§ WHAT THE TASK REQUIRES
Look through the records below for the line with "C7: 1.5nF (0V, FILT2) -> 330pF (0V, FILT2)" and the line with "Q4: NMOS IRLZ44N", then return those lines and all lines between, exactly.

§ RAW DATA
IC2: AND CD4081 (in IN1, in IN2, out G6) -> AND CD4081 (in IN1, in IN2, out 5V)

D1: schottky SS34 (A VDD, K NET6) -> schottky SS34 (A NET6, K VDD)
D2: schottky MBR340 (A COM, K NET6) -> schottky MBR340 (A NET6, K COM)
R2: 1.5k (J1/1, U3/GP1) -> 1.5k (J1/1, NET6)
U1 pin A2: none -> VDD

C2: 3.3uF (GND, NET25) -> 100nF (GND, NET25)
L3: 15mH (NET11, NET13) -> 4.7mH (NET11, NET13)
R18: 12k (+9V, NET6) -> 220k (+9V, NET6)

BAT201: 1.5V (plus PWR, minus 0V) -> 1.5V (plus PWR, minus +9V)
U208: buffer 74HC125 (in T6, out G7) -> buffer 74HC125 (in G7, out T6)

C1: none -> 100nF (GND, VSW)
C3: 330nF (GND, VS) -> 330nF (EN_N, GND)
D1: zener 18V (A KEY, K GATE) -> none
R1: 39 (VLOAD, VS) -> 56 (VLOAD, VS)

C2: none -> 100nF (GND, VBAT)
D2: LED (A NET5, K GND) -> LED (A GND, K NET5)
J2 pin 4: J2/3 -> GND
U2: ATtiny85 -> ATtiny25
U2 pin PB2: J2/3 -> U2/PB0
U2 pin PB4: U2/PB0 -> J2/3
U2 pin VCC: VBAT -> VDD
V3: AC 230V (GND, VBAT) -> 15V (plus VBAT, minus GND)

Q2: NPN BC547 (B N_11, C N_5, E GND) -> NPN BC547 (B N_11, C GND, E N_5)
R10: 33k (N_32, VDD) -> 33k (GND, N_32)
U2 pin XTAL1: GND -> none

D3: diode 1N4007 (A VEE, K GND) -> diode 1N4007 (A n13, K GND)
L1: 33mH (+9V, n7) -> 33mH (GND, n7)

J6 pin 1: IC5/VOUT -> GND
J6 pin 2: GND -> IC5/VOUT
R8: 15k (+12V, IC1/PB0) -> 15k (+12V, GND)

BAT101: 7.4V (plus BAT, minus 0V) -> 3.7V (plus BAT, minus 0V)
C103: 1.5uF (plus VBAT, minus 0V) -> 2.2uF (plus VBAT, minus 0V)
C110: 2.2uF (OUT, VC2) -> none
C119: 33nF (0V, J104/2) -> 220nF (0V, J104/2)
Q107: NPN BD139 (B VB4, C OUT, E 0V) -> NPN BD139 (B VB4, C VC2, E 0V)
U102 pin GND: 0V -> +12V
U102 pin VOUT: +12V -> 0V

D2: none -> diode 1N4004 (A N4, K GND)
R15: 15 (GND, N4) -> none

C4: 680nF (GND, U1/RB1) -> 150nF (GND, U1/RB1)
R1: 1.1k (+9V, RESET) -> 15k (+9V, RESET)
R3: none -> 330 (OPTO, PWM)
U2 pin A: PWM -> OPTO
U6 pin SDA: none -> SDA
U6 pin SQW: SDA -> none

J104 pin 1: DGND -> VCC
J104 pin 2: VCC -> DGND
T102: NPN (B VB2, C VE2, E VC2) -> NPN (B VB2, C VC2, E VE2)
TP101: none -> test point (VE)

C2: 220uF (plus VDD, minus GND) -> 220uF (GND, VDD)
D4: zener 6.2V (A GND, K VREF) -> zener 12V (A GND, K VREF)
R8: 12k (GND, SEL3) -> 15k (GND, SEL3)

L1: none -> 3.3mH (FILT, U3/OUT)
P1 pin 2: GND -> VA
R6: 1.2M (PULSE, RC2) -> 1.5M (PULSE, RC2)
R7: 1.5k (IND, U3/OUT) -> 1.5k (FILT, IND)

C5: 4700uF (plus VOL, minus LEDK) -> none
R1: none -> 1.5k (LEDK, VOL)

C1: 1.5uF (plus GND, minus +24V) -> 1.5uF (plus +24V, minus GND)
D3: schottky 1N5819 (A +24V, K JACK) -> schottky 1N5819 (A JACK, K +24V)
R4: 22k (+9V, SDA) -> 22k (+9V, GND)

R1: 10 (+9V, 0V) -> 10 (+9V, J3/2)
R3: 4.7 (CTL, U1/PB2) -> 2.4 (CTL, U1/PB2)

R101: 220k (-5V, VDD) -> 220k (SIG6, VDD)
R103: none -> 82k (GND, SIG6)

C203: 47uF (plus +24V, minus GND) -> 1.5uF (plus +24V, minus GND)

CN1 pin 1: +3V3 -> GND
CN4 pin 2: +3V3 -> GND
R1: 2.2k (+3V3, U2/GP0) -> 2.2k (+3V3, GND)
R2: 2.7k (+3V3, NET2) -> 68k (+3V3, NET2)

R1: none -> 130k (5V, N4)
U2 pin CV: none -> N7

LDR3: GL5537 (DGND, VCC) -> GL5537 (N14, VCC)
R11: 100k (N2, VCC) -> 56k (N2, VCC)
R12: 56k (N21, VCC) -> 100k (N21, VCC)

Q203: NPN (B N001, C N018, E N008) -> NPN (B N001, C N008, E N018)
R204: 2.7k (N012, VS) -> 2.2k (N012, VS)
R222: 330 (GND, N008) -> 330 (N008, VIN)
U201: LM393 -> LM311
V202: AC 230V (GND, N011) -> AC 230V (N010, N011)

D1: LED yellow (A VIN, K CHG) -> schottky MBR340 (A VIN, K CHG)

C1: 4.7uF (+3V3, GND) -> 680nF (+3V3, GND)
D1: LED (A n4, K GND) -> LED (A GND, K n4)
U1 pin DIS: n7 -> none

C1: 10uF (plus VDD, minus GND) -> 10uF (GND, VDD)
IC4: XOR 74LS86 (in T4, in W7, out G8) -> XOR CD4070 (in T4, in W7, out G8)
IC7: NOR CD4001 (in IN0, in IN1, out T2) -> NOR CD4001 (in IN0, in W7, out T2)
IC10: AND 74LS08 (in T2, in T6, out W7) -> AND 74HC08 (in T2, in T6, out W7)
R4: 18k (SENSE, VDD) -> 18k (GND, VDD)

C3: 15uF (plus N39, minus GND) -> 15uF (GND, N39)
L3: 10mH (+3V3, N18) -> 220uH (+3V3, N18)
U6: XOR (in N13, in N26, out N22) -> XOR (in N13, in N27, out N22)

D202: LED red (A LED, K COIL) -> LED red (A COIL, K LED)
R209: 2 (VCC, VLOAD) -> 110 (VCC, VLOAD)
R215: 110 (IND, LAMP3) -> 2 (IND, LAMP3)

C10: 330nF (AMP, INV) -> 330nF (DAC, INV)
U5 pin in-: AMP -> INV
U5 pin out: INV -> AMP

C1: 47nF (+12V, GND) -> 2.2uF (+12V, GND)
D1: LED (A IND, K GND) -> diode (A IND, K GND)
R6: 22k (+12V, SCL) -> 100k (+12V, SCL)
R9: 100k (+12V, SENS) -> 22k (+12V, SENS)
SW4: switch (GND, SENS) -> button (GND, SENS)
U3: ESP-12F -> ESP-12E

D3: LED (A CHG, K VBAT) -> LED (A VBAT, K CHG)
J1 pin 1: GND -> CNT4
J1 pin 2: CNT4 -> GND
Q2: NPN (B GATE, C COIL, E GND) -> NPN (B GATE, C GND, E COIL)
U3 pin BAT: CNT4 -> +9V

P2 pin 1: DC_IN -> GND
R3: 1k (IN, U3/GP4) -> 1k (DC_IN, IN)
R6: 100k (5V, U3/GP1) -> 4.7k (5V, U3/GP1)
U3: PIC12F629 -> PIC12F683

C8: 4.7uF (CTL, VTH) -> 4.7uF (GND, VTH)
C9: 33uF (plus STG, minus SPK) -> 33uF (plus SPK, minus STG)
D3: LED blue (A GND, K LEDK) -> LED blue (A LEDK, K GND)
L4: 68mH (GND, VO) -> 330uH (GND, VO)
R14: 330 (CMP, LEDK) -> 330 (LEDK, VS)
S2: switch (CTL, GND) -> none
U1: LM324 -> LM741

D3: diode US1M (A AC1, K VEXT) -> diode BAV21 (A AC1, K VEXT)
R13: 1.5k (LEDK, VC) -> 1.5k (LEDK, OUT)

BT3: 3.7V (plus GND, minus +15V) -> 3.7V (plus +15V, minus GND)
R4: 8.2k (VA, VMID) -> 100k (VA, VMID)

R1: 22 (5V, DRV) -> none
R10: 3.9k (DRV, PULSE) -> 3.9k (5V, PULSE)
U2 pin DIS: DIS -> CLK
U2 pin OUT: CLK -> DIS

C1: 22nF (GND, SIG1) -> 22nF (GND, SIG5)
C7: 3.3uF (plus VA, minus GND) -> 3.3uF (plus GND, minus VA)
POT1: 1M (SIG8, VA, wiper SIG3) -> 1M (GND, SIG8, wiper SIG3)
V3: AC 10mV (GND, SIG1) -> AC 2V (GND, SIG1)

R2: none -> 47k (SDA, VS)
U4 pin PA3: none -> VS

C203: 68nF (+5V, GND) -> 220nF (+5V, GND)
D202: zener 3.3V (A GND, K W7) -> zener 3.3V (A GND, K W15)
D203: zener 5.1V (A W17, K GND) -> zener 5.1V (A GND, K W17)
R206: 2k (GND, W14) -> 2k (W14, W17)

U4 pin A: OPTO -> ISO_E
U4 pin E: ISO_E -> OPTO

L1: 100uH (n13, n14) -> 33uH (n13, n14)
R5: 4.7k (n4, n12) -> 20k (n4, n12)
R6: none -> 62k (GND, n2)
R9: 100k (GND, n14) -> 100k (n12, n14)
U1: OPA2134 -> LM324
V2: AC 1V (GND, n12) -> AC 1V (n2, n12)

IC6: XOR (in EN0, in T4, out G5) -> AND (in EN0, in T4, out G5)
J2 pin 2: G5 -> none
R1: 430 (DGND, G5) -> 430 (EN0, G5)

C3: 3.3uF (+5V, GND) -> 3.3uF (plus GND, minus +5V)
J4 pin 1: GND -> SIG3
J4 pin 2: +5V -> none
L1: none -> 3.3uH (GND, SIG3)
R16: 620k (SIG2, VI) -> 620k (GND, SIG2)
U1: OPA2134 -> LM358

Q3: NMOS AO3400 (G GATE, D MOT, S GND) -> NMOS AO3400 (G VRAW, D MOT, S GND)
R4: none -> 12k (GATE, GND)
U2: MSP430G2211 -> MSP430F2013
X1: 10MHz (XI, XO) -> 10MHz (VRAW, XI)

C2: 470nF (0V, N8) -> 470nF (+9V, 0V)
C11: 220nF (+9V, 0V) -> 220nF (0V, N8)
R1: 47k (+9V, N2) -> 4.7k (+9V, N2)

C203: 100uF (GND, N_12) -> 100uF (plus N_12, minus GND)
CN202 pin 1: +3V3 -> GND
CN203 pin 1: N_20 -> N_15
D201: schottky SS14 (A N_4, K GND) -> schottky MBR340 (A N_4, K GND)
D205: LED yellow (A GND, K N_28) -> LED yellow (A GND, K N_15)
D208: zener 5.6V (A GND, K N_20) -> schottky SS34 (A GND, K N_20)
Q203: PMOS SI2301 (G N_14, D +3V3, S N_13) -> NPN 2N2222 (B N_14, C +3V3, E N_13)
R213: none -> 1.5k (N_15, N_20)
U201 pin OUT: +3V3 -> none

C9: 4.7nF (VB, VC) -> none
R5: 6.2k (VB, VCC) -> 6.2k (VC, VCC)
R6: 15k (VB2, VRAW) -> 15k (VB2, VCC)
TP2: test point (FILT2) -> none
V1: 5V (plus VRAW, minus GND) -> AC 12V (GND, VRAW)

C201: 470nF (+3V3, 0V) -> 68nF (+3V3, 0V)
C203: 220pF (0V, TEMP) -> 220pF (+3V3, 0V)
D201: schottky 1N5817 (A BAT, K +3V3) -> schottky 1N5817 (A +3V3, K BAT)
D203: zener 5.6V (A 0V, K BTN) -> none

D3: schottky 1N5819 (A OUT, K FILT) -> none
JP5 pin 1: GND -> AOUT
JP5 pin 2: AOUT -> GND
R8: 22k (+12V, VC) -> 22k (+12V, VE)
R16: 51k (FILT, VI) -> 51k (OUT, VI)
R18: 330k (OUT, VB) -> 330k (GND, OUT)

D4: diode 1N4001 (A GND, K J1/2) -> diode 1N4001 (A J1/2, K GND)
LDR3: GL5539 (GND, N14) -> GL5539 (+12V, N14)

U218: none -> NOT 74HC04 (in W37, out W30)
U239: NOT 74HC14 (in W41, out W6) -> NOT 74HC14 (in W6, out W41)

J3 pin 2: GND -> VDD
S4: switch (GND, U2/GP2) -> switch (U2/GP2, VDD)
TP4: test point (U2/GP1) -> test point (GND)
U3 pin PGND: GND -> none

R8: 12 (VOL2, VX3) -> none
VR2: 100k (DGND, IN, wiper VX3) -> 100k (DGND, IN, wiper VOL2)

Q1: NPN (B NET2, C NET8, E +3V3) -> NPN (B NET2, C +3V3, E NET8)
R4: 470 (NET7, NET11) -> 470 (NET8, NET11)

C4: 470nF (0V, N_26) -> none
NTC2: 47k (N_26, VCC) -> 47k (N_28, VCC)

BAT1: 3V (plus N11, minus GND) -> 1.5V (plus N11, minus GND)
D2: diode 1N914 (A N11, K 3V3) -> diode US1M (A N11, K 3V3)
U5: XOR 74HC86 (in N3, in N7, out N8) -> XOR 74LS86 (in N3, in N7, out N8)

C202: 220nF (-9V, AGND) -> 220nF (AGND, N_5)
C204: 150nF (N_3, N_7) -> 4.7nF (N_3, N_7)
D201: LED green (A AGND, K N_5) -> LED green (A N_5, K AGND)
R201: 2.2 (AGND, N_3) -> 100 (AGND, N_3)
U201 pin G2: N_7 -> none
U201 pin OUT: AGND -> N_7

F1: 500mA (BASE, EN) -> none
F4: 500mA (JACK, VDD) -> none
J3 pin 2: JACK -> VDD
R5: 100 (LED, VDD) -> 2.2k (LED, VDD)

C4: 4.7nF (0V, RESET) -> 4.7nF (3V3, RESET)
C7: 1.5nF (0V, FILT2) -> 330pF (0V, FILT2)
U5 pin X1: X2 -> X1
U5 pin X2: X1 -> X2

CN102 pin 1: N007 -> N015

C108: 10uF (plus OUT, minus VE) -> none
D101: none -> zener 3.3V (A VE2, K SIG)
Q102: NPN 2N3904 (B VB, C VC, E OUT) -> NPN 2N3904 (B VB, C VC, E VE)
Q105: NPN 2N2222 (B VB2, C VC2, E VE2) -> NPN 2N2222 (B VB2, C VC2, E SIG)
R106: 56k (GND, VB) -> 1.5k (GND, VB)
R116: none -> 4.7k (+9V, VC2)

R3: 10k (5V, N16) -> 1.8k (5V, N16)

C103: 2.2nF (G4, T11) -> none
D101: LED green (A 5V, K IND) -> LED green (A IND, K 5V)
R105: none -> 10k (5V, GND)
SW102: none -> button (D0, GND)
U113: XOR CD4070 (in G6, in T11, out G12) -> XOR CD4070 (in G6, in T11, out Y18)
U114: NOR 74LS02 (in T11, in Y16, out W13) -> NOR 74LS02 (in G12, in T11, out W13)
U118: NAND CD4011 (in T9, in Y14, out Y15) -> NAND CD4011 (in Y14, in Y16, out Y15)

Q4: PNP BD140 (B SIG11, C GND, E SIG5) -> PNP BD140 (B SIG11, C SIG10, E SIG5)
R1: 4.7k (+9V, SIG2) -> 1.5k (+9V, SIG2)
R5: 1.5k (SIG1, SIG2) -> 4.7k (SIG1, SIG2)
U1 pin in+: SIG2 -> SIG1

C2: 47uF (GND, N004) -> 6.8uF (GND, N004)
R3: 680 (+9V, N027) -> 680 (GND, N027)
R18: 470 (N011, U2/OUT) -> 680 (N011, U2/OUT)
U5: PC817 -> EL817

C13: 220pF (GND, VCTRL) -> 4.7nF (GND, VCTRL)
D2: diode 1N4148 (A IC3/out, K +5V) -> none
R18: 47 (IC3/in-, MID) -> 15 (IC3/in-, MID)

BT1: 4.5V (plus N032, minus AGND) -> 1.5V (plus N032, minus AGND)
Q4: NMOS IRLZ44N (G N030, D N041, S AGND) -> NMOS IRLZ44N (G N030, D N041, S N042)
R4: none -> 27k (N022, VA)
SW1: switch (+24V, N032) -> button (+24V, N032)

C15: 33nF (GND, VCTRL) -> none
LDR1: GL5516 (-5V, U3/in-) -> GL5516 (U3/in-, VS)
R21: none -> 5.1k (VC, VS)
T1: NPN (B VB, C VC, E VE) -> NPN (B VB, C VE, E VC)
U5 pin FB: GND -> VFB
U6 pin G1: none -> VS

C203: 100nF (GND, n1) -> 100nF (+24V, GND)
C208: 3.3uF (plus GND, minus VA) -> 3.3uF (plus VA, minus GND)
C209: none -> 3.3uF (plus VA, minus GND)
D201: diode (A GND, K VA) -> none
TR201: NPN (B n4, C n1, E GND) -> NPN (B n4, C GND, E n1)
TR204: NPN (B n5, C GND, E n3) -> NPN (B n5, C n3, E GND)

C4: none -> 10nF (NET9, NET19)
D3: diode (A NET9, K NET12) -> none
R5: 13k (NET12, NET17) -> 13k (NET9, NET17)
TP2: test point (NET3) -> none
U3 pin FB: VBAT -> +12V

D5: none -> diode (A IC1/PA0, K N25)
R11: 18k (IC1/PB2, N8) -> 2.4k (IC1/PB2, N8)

§ SOLVED EXERCISE
C7: 1.5nF (0V, FILT2) -> 330pF (0V, FILT2)
U5 pin X1: X2 -> X1
U5 pin X2: X1 -> X2

CN102 pin 1: N007 -> N015

C108: 10uF (plus OUT, minus VE) -> none
D101: none -> zener 3.3V (A VE2, K SIG)
Q102: NPN 2N3904 (B VB, C VC, E OUT) -> NPN 2N3904 (B VB, C VC, E VE)
Q105: NPN 2N2222 (B VB2, C VC2, E VE2) -> NPN 2N2222 (B VB2, C VC2, E SIG)
R106: 56k (GND, VB) -> 1.5k (GND, VB)
R116: none -> 4.7k (+9V, VC2)

R3: 10k (5V, N16) -> 1.8k (5V, N16)

C103: 2.2nF (G4, T11) -> none
D101: LED green (A 5V, K IND) -> LED green (A IND, K 5V)
R105: none -> 10k (5V, GND)
SW102: none -> button (D0, GND)
U113: XOR CD4070 (in G6, in T11, out G12) -> XOR CD4070 (in G6, in T11, out Y18)
U114: NOR 74LS02 (in T11, in Y16, out W13) -> NOR 74LS02 (in G12, in T11, out W13)
U118: NAND CD4011 (in T9, in Y14, out Y15) -> NAND CD4011 (in Y14, in Y16, out Y15)

Q4: PNP BD140 (B SIG11, C GND, E SIG5) -> PNP BD140 (B SIG11, C SIG10, E SIG5)
R1: 4.7k (+9V, SIG2) -> 1.5k (+9V, SIG2)
R5: 1.5k (SIG1, SIG2) -> 4.7k (SIG1, SIG2)
U1 pin in+: SIG2 -> SIG1

C2: 47uF (GND, N004) -> 6.8uF (GND, N004)
R3: 680 (+9V, N027) -> 680 (GND, N027)
R18: 470 (N011, U2/OUT) -> 680 (N011, U2/OUT)
U5: PC817 -> EL817

C13: 220pF (GND, VCTRL) -> 4.7nF (GND, VCTRL)
D2: diode 1N4148 (A IC3/out, K +5V) -> none
R18: 47 (IC3/in-, MID) -> 15 (IC3/in-, MID)

BT1: 4.5V (plus N032, minus AGND) -> 1.5V (plus N032, minus AGND)
Q4: NMOS IRLZ44N (G N030, D N041, S AGND) -> NMOS IRLZ44N (G N030, D N041, S N042)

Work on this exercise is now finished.